If you see a picture in the data below, omit it and copy the rest exactly.
═══ Input data ═══
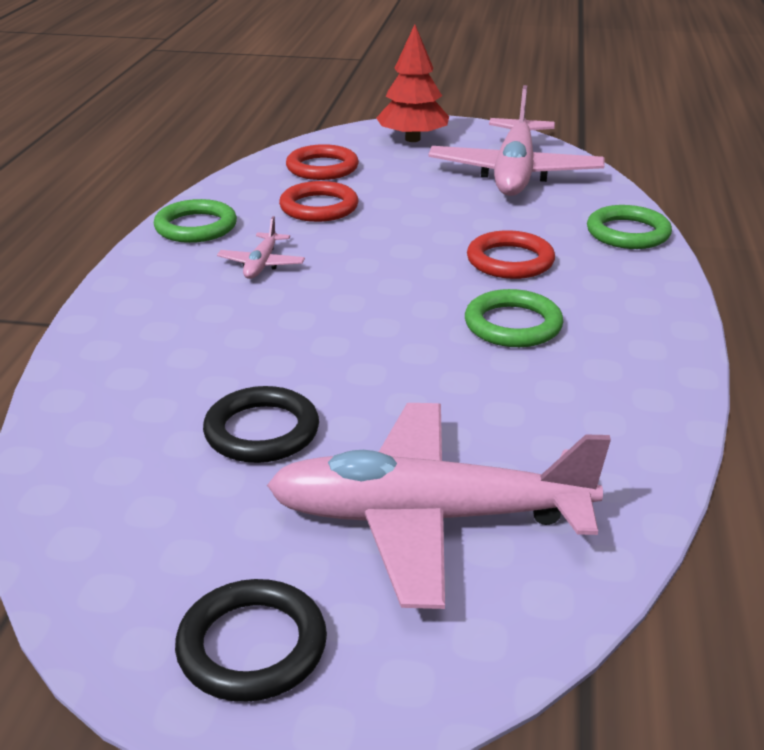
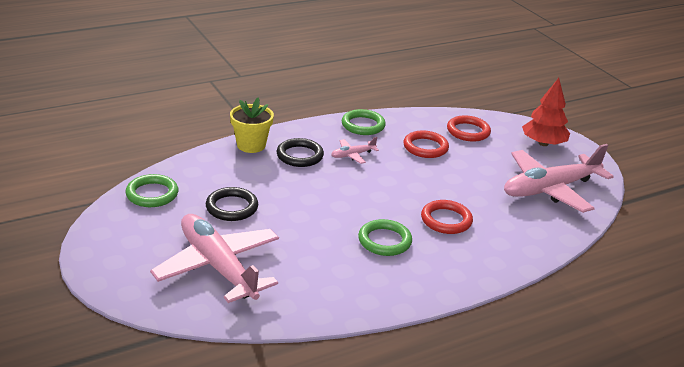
camera: 50 degrees right, 0 degrees up
(101, 339) = (251, 145): none -> yellow flower pot
(252, 646) = (118, 254): black ring -> black ring (300, 156)
(628, 233) = (530, 248): green ring -> green ring (152, 194)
═══
Task output:
camera: 50 degrees right, 0 degrees up
(101, 339) = (251, 145): none -> yellow flower pot
(252, 646) = (118, 254): black ring -> black ring (300, 156)
(628, 233) = (530, 248): green ring -> green ring (152, 194)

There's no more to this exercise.